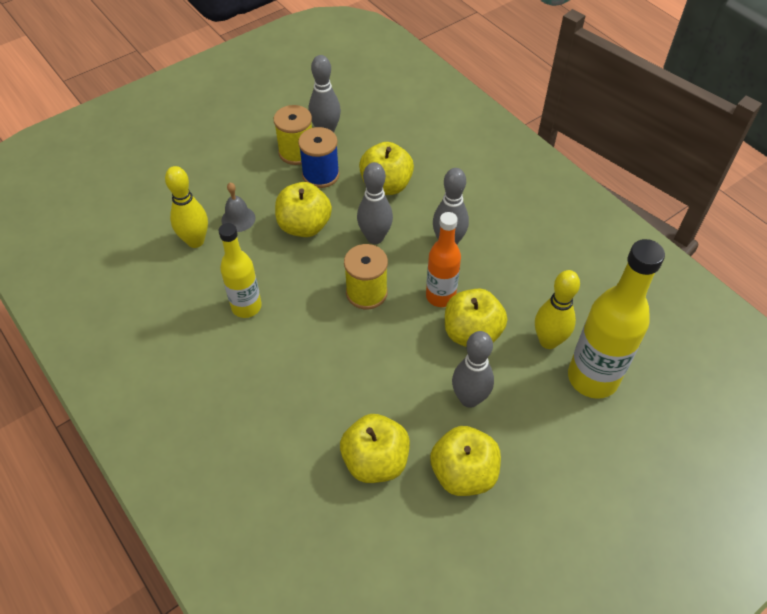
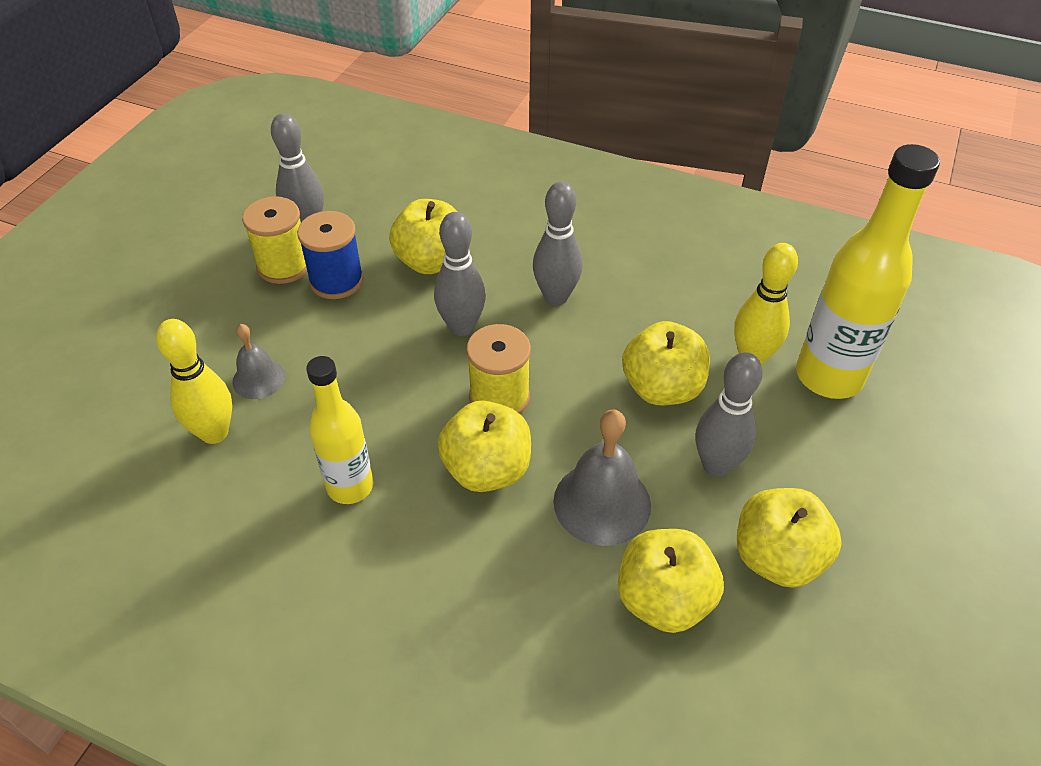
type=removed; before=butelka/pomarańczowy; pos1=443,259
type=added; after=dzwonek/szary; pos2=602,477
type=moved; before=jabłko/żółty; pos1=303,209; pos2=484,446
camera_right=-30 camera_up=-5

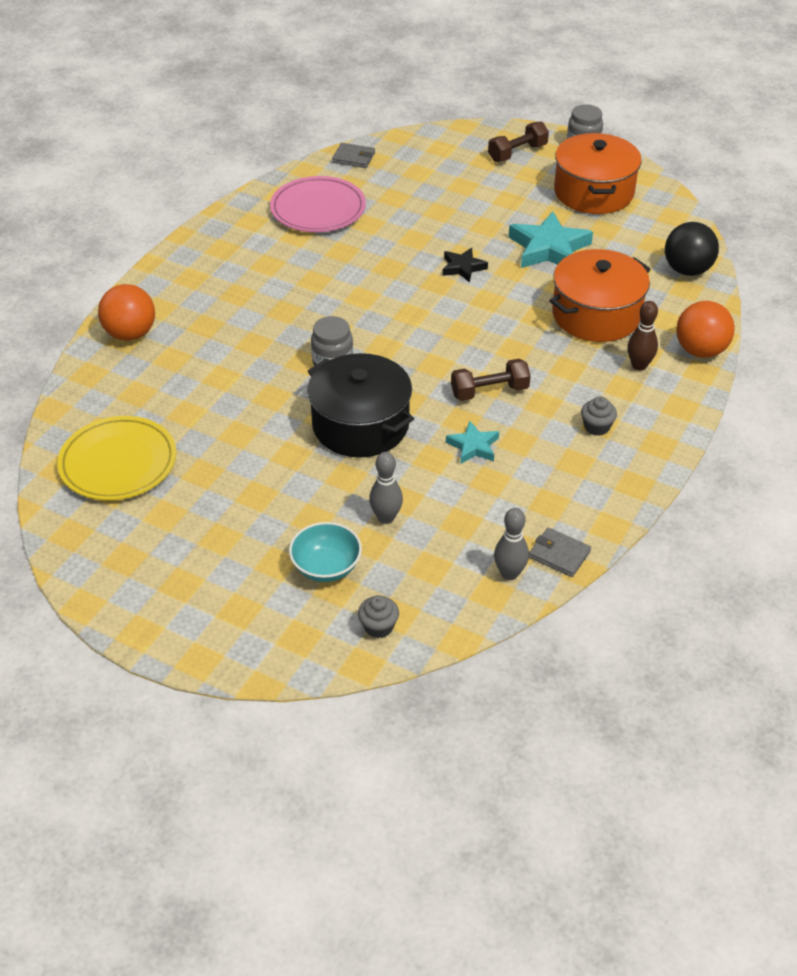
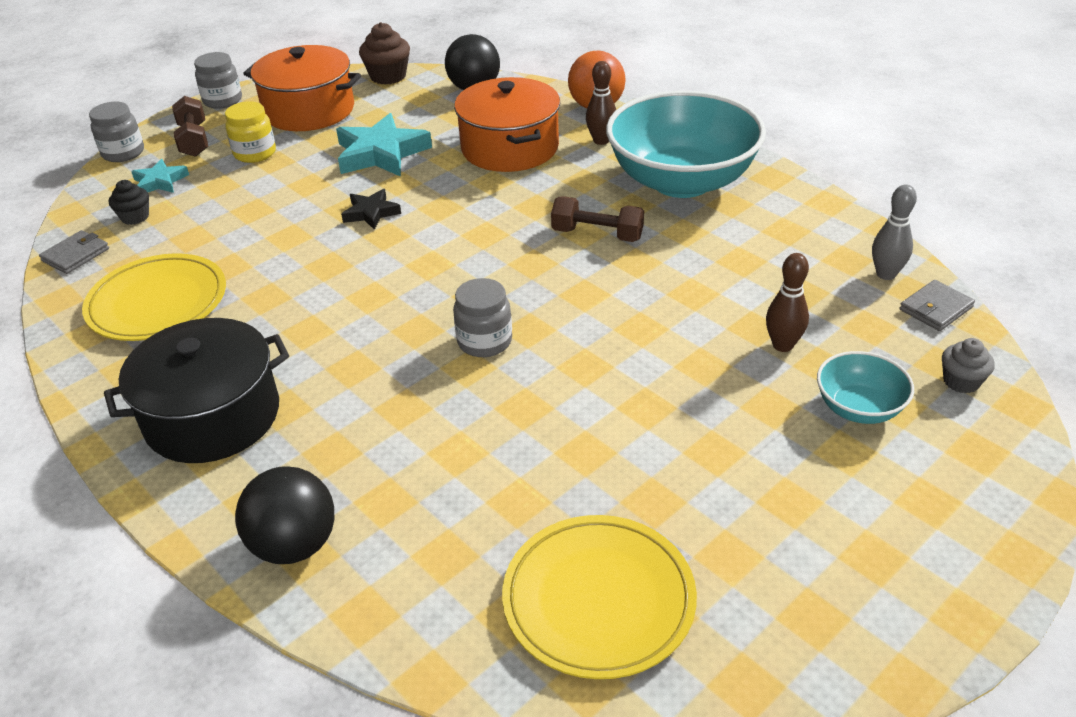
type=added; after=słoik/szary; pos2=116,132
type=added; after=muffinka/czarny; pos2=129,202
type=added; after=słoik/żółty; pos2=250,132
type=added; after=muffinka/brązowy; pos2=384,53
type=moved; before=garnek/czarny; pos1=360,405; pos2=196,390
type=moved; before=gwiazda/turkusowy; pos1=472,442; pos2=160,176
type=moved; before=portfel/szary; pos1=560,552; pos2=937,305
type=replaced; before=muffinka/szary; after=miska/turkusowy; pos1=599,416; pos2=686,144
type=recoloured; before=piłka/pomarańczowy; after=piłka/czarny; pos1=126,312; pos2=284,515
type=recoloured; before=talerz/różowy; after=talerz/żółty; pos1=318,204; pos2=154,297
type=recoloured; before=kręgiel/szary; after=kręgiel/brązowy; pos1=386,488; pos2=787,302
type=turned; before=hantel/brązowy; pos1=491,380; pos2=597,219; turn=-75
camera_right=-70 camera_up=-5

• • •

WHAT THE TASK REQUIRES: An exact copy of all the entries above is required, with every picture left out.

RESULT OF THIS EXERCISE:
type=removed; before=butelka/pomarańczowy; pos1=443,259
type=added; after=dzwonek/szary; pos2=602,477
type=moved; before=jabłko/żółty; pos1=303,209; pos2=484,446
camera_right=-30 camera_up=-5

type=added; after=słoik/szary; pos2=116,132
type=added; after=muffinka/czarny; pos2=129,202
type=added; after=słoik/żółty; pos2=250,132
type=added; after=muffinka/brązowy; pos2=384,53
type=moved; before=garnek/czarny; pos1=360,405; pos2=196,390
type=moved; before=gwiazda/turkusowy; pos1=472,442; pos2=160,176
type=moved; before=portfel/szary; pos1=560,552; pos2=937,305
type=replaced; before=muffinka/szary; after=miska/turkusowy; pos1=599,416; pos2=686,144
type=recoloured; before=piłka/pomarańczowy; after=piłka/czarny; pos1=126,312; pos2=284,515
type=recoloured; before=talerz/różowy; after=talerz/żółty; pos1=318,204; pos2=154,297
type=recoloured; before=kręgiel/szary; after=kręgiel/brązowy; pos1=386,488; pos2=787,302
type=turned; before=hantel/brązowy; pos1=491,380; pos2=597,219; turn=-75
camera_right=-70 camera_up=-5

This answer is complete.